━━ Data extract
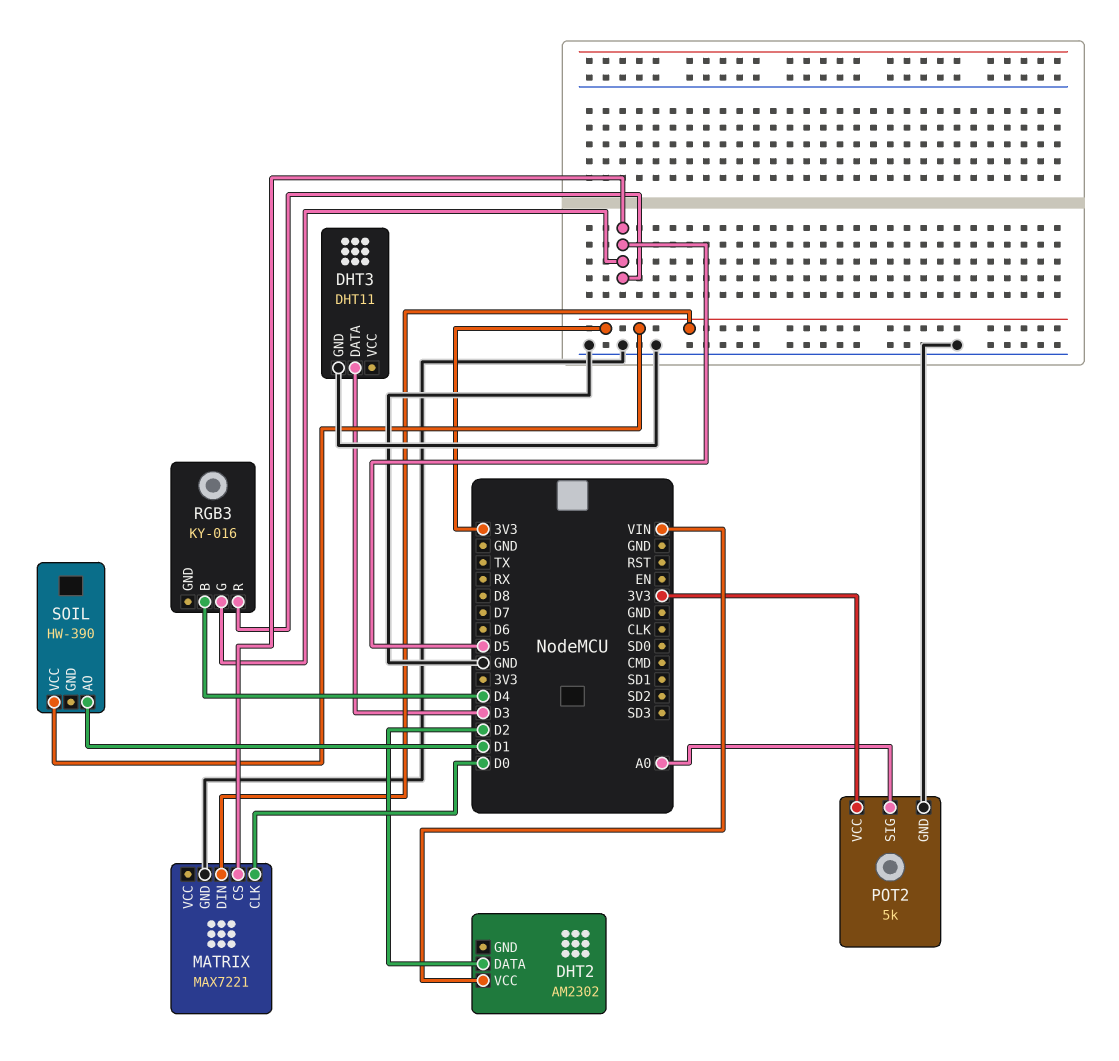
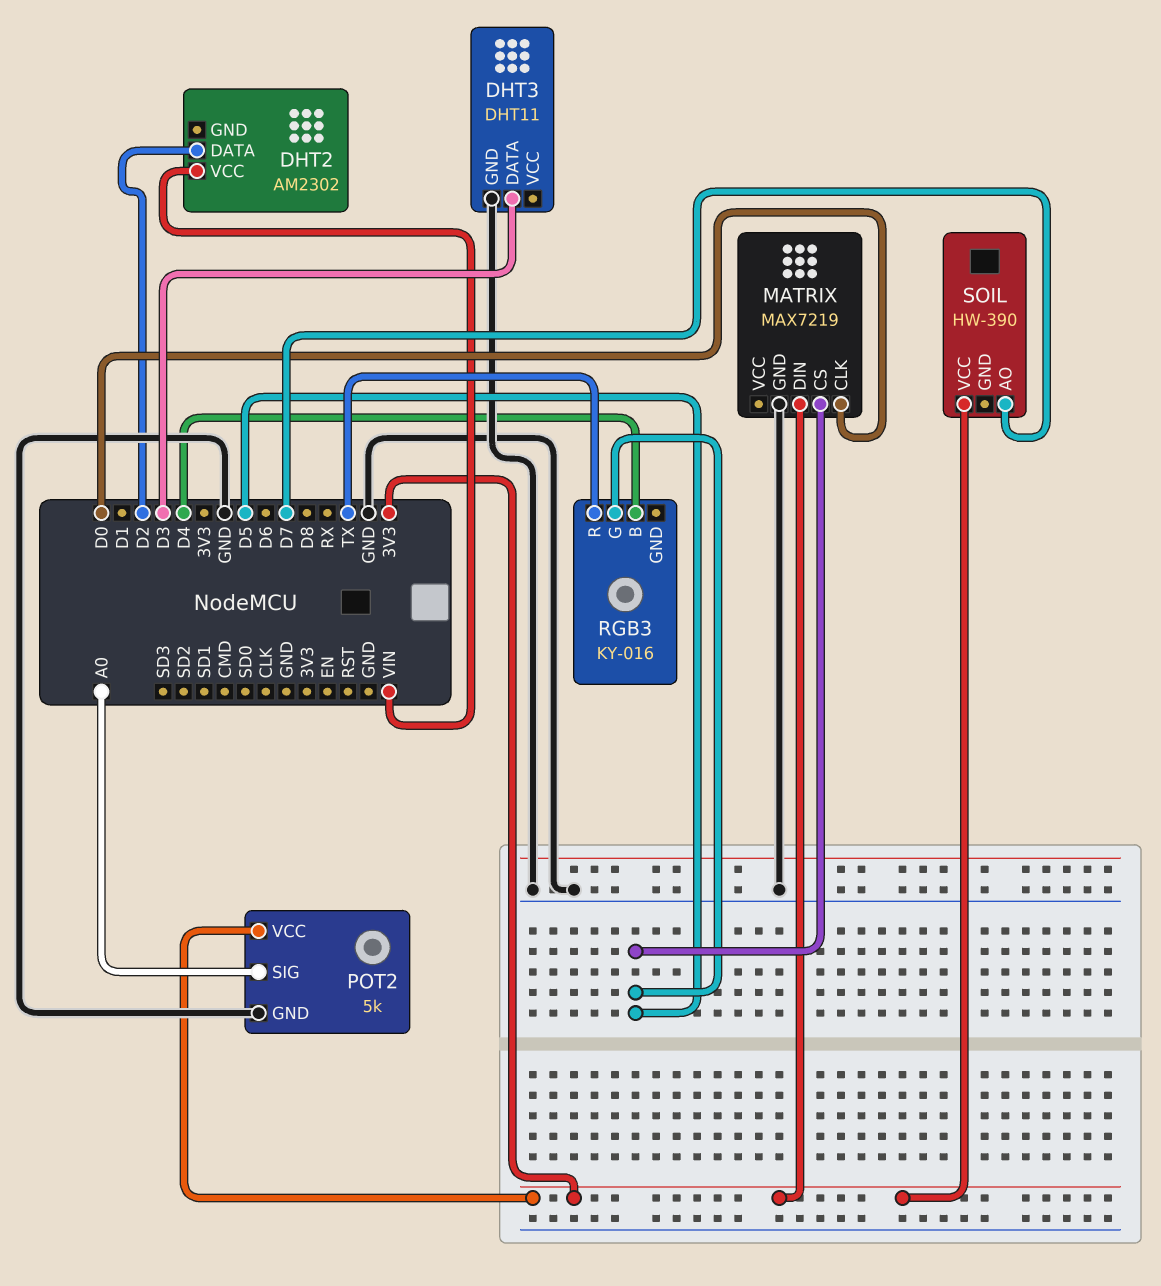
MATRIX: MAX7221 -> MAX7219
RGB3 pin R: D5 -> TX
SOIL pin AO: D1 -> D7

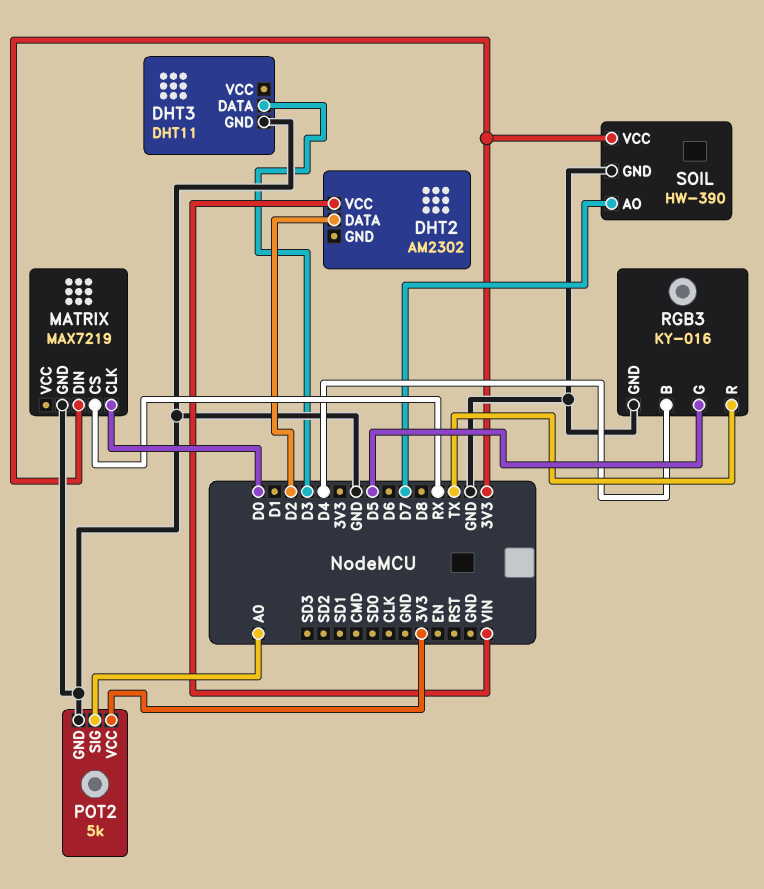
MATRIX pin CS: D5 -> RX
RGB3 pin GND: none -> GND
SOIL pin GND: none -> GND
━━━━
The copy you produce must repeat all the entries exactly and contain no pictures.

MATRIX: MAX7221 -> MAX7219
RGB3 pin R: D5 -> TX
SOIL pin AO: D1 -> D7

MATRIX pin CS: D5 -> RX
RGB3 pin GND: none -> GND
SOIL pin GND: none -> GND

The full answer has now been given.